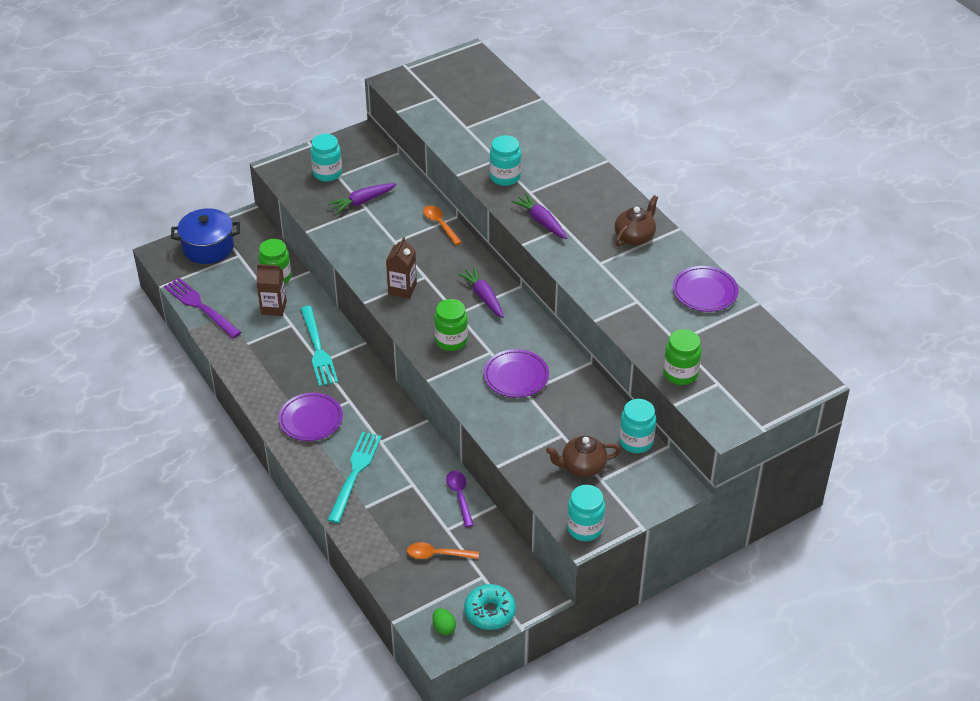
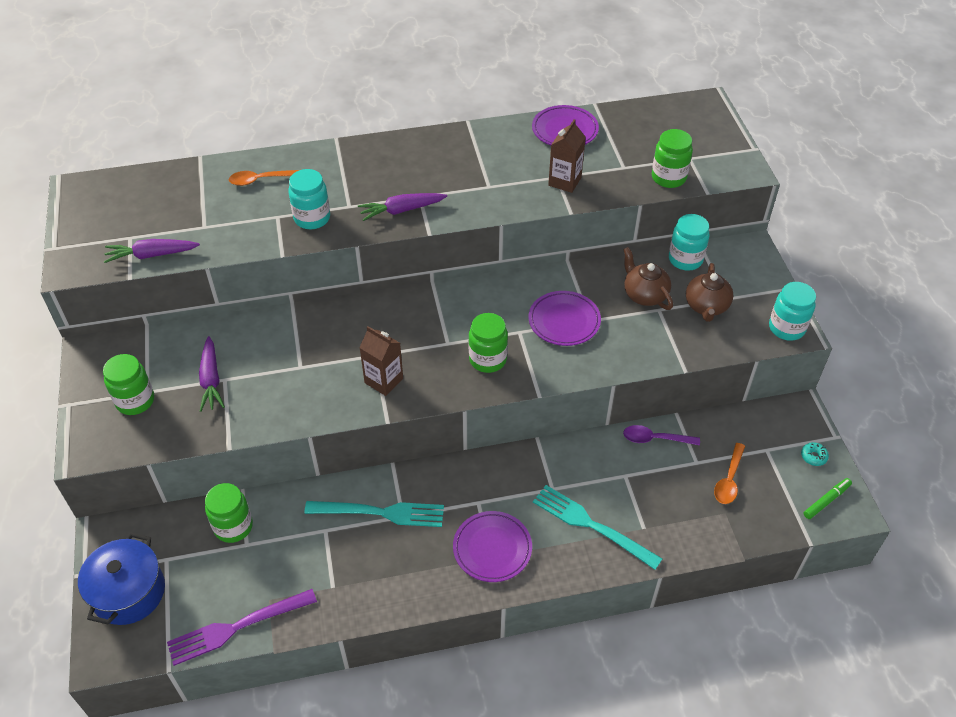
camera: 70 degrees left, 5 degrees up
brown carton [256,264,287,316] -> brown carton moved to [548,119,586,193]
turquoise jar [311,134,342,182] -> green jar [103,354,154,415]
orange spoon [423,205,462,245] -> orange spoon moved to [229,170,299,186]
green egg [432,608,456,635] -> green marker [804,478,852,519]
purple carrot [457,267,504,318] -> purple carrot moved to [104,239,200,263]
turquoise donut [464,584,516,630] -> turquoise donut [801,442,829,466], size x0.50
brown teapot [615,195,658,247] -> brown teapot moved to [623,247,673,310]

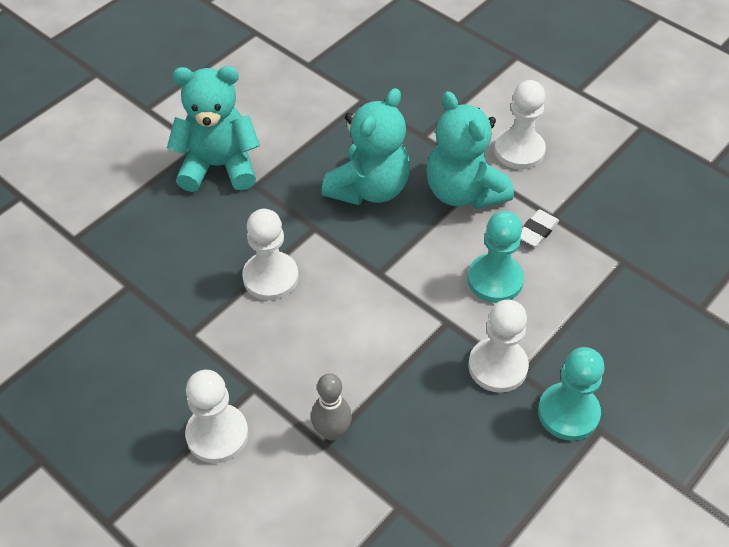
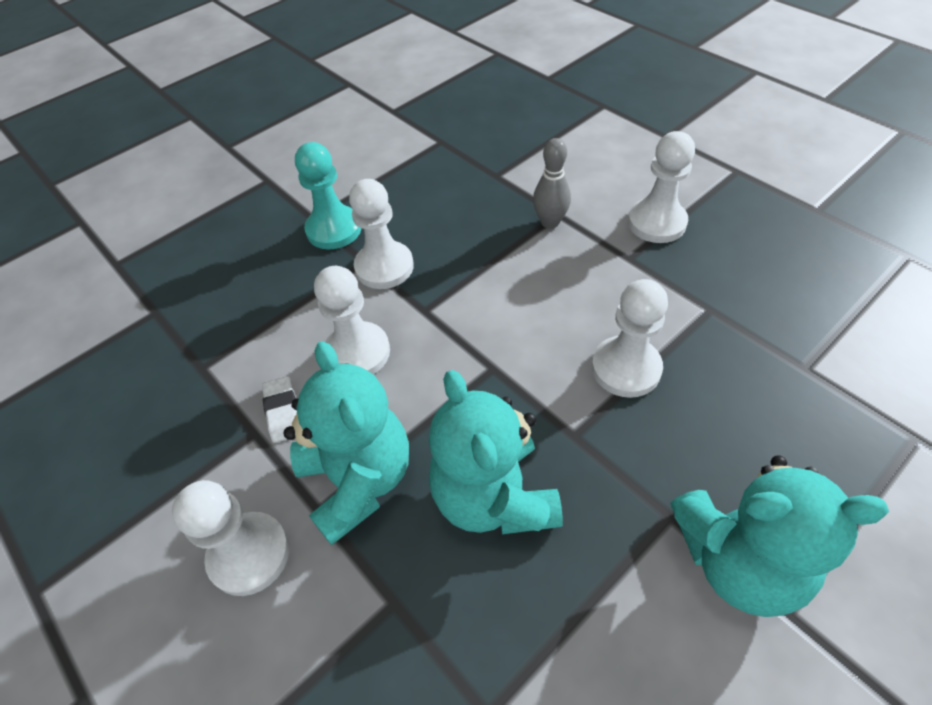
camera: 170 degrees left, 0 degrees up
turquoise teddy bear [321,88,410,205] -> turquoise teddy bear turned 60 degrees counterclockwise [429,370,563,534]
turquoise pawn [467,211,524,303] -> white pawn [314,266,390,374]
white eraser [521,209,559,247] -> white eraser turned 60 degrees counterclockwise [262,376,297,443]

###

◆ THE PROBLEM ◆
Which lines of the records above contain the word "green"? Copy each of them.

◆ EXPECTED ANSWER ◆
turquoise jar [311,134,342,182] -> green jar [103,354,154,415]
green egg [432,608,456,635] -> green marker [804,478,852,519]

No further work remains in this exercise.